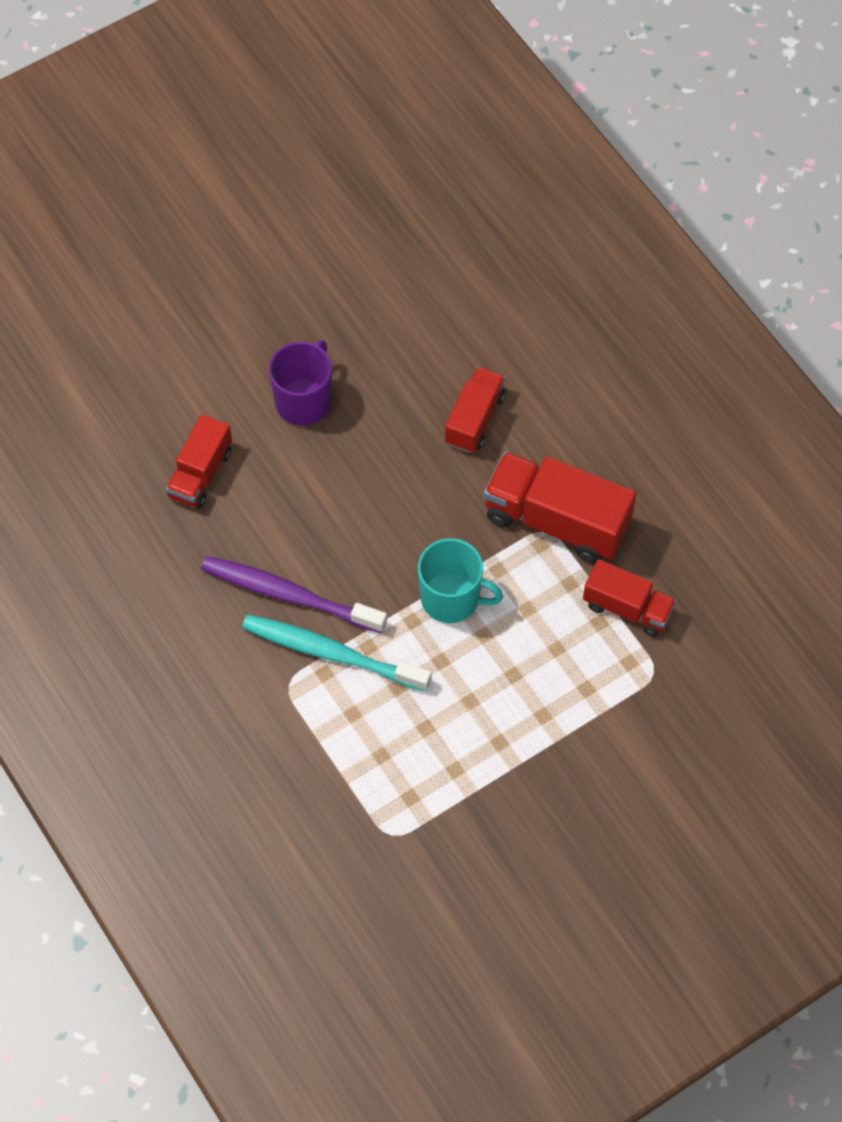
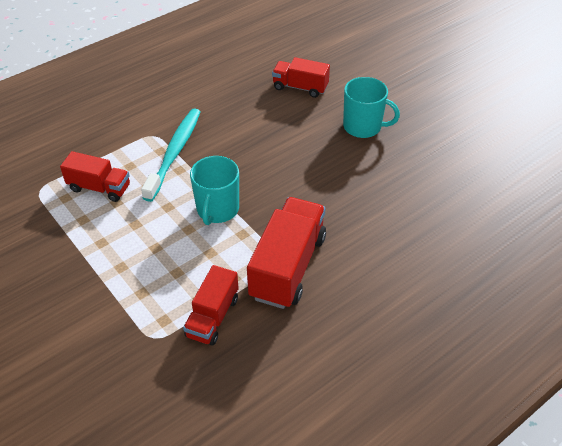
camera: 85 degrees right, 15 degrees down
(289, 595) = (217, 131): purple toothbrush -> none
(304, 401) = (363, 127): purple mug -> turquoise mug
(474, 419) = (368, 213): red truck -> red truck (99, 188)

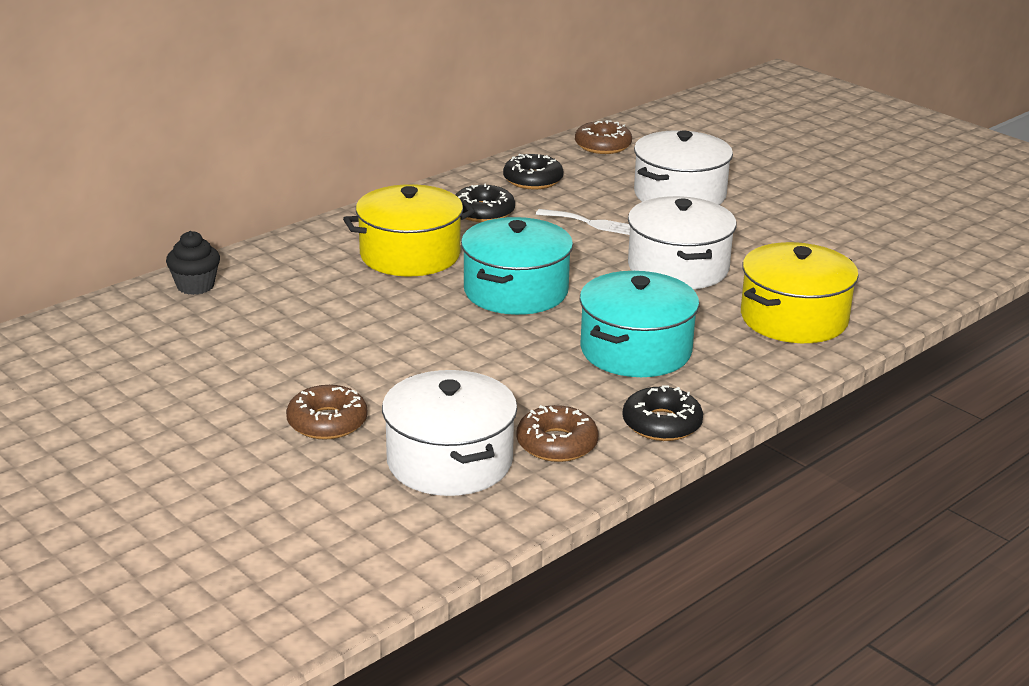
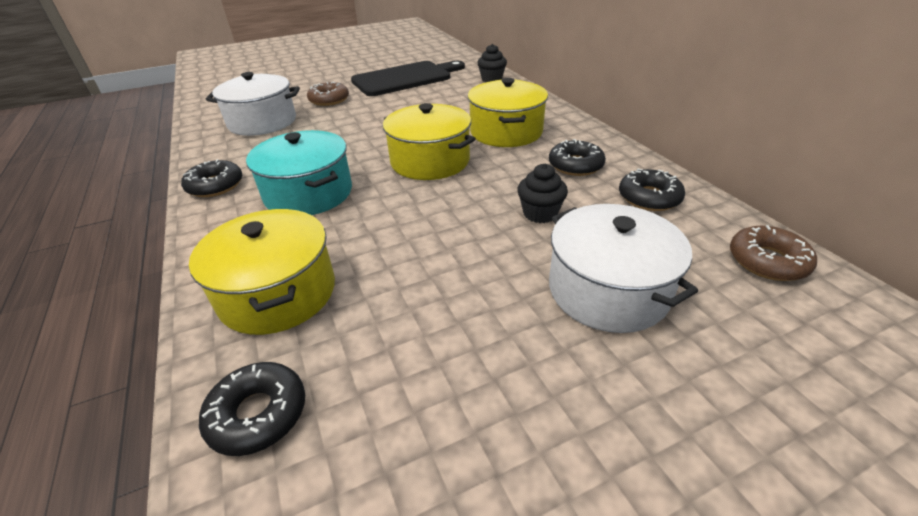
camera: 110 degrees right, 10 degrees up
(196, 368) = (405, 78): none -> black cutting board
(515, 291) = (430, 161): turquoise pot -> yellow pot
(557, 444) = (240, 150): brown donut -> none
(591, 223) = (540, 213): white fork -> black cupcake
(678, 268) = (425, 244): white pot -> none
(894, 291) = (258, 414): none -> black donut

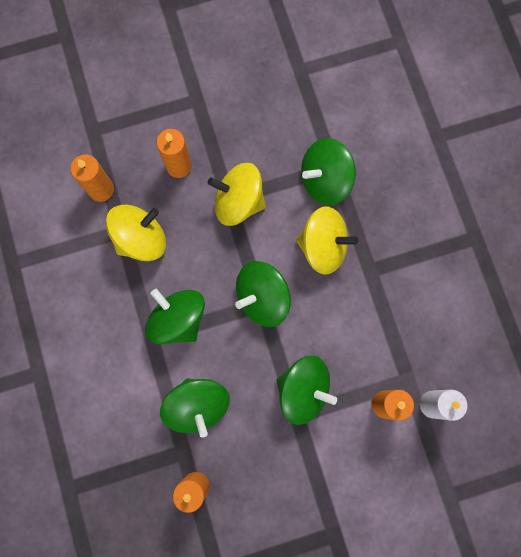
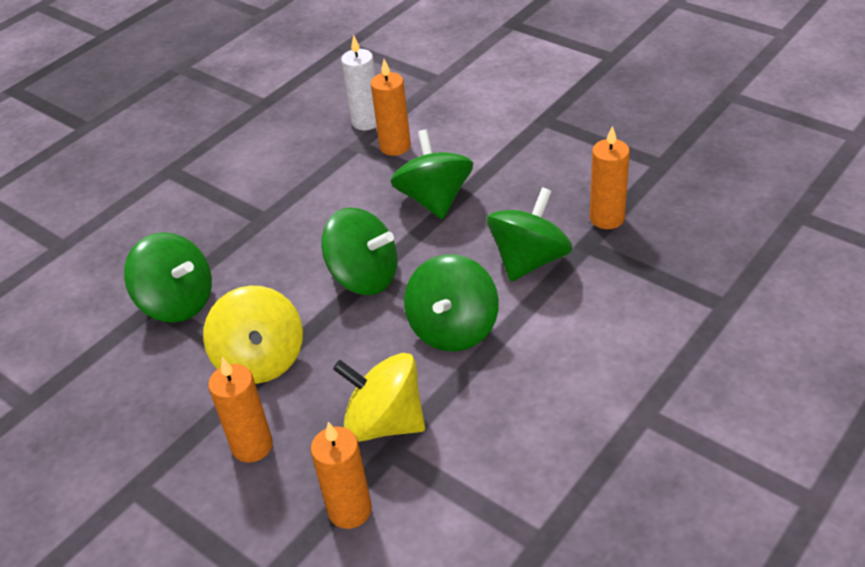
camera: 120 degrees left, 35 degrees down
(323, 246) = (263, 263): yellow spinning top -> none

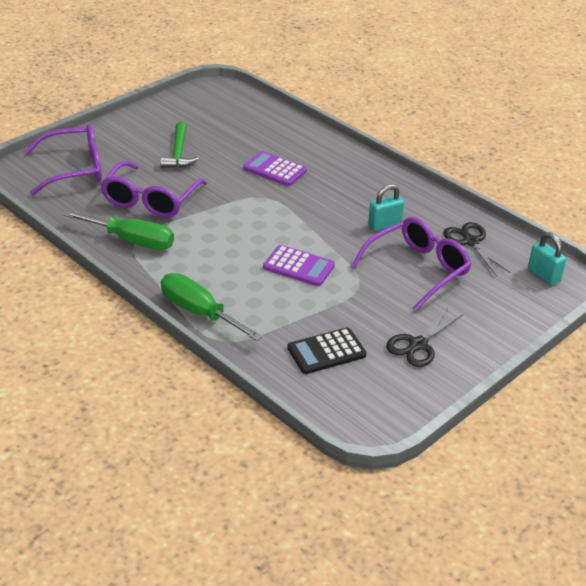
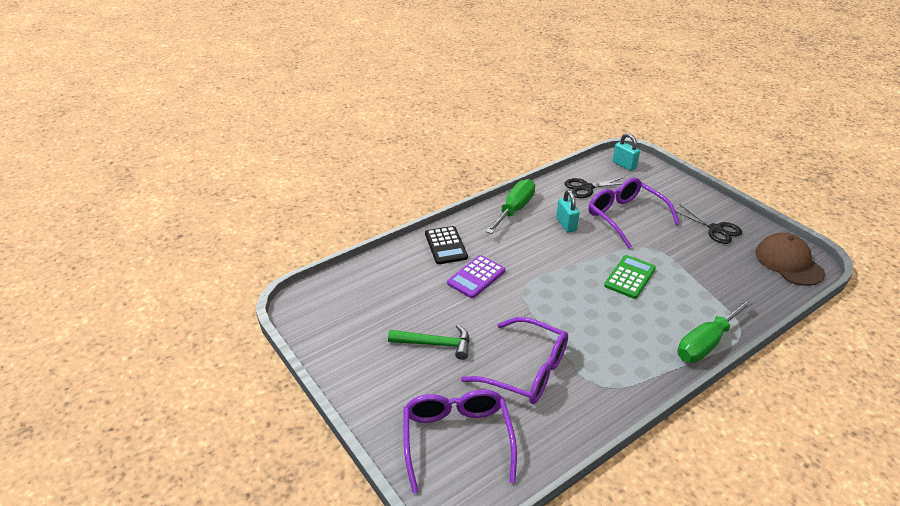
camera: 80 degrees left, 0 degrees up
(132, 241) = (601, 388): green screwdriver -> green screwdriver (514, 209)
(298, 267) = (630, 277): purple calculator -> green calculator
(326, 351) = (737, 274): black calculator -> black calculator (445, 246)
(364, 403) = (788, 262): none -> brown cap
(543, 275) = (624, 165): turquoise padlock -> turquoise padlock turned 75 degrees clockwise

_What you will do_: The records must appear again word for word, though none of their pictures should.

_Written answer_:
camera: 85 degrees right, 15 degrees down
(289, 595) = (217, 131): purple toothbrush -> none
(304, 401) = (363, 127): purple mug -> turquoise mug
(474, 419) = (368, 213): red truck -> red truck (99, 188)

camera: 110 degrees right, 10 degrees up
(196, 368) = (405, 78): none -> black cutting board
(515, 291) = (430, 161): turquoise pot -> yellow pot
(557, 444) = (240, 150): brown donut -> none
(591, 223) = (540, 213): white fork -> black cupcake
(678, 268) = (425, 244): white pot -> none
(894, 291) = (258, 414): none -> black donut

camera: 120 degrees left, 35 degrees down
(323, 246) = (263, 263): yellow spinning top -> none

camera: 80 degrees left, 0 degrees up
(132, 241) = (601, 388): green screwdriver -> green screwdriver (514, 209)
(298, 267) = (630, 277): purple calculator -> green calculator
(326, 351) = (737, 274): black calculator -> black calculator (445, 246)
(364, 403) = (788, 262): none -> brown cap
(543, 275) = (624, 165): turquoise padlock -> turquoise padlock turned 75 degrees clockwise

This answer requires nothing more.